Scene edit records
☆ ☆ ☆ ☆ ☆ ☆ ☆

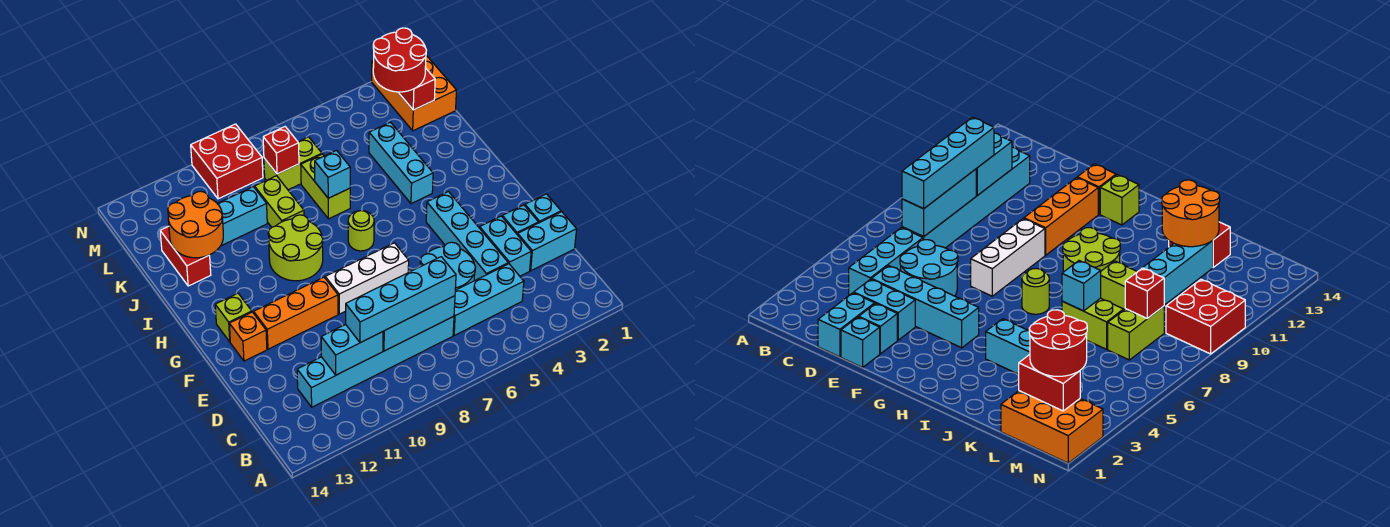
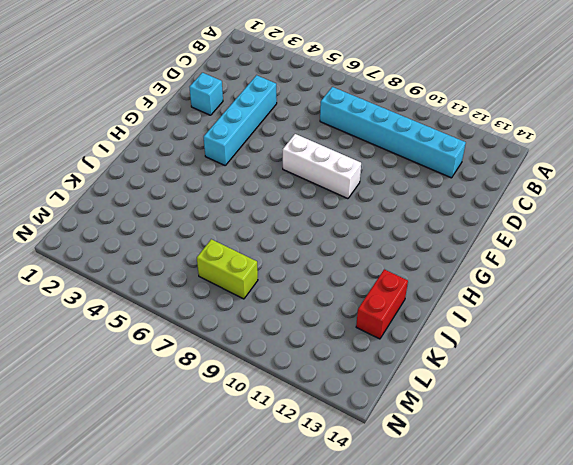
none -> cyan brick C4:C6 level 1
none -> cyan brick D1:D2 level 1
none -> cyan brick D3:E3 level 1
none -> cyan round brick D5:E6 level 1

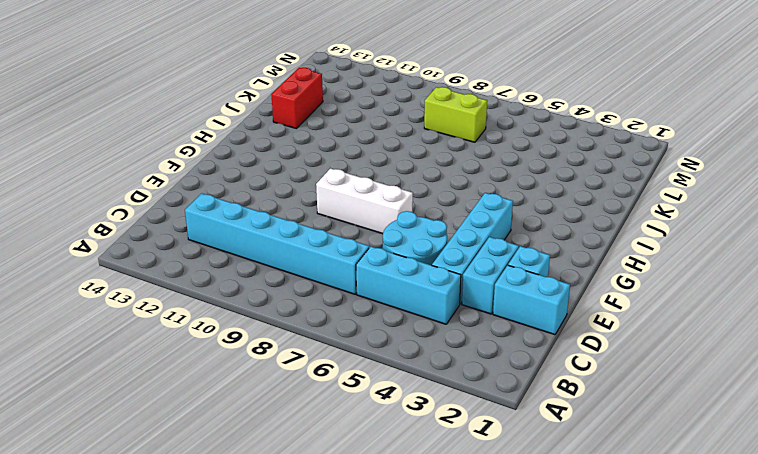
none -> cyan brick E1 level 1
none -> orange brick F10:F12 level 1
none -> orange brick F13 level 1
none -> lime brick G13 level 1

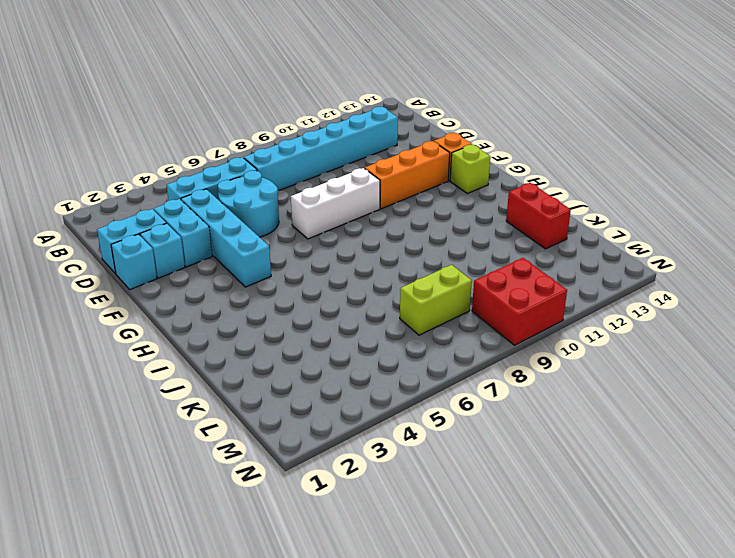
none -> lime round brick H7 level 1
none -> lime round brick H9:I10 level 1
none -> cyan brick I4:K4 level 1
none -> lime brick J7:K7 level 1

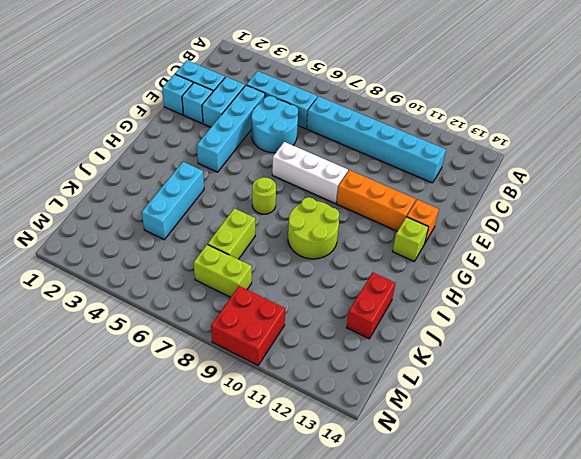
none -> lime brick J9:K9 level 1
none -> cyan brick K10:K12 level 1
none -> orange brick L1:N2 level 1
none -> cyan brick C7:C9 level 2

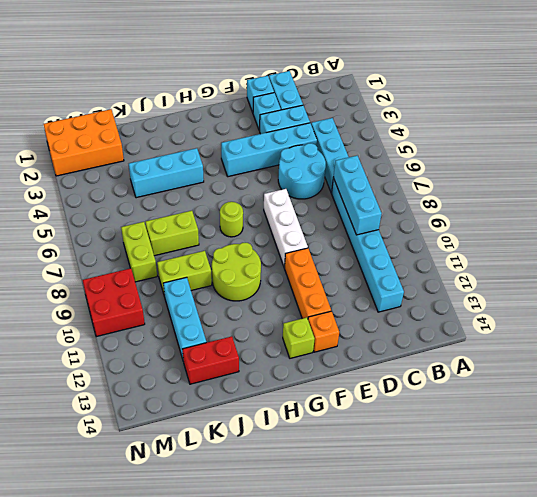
none -> cyan brick C10:C11 level 2
none -> cyan brick J7 level 2
none -> orange round brick J12:K13 level 2
none -> red brick L2:M2 level 2

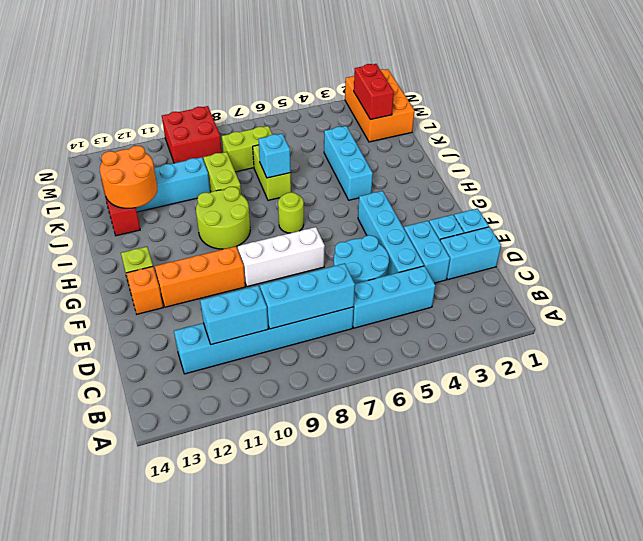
none -> red brick L8 level 2
none -> cyan brick C7:C10 level 3
none -> red round brick L2:M3 level 3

☆ ☆ ☆ ☆ ☆ ☆ ☆

Aim of the task
"none -> cyan brick J7 level 2" marks the last line to keep. Retype every line from the start of the entries through that one, exactly, and drop the pictures.

Result for this task
none -> cyan brick C4:C6 level 1
none -> cyan brick D1:D2 level 1
none -> cyan brick D3:E3 level 1
none -> cyan round brick D5:E6 level 1

none -> cyan brick E1 level 1
none -> orange brick F10:F12 level 1
none -> orange brick F13 level 1
none -> lime brick G13 level 1

none -> lime round brick H7 level 1
none -> lime round brick H9:I10 level 1
none -> cyan brick I4:K4 level 1
none -> lime brick J7:K7 level 1

none -> lime brick J9:K9 level 1
none -> cyan brick K10:K12 level 1
none -> orange brick L1:N2 level 1
none -> cyan brick C7:C9 level 2

none -> cyan brick C10:C11 level 2
none -> cyan brick J7 level 2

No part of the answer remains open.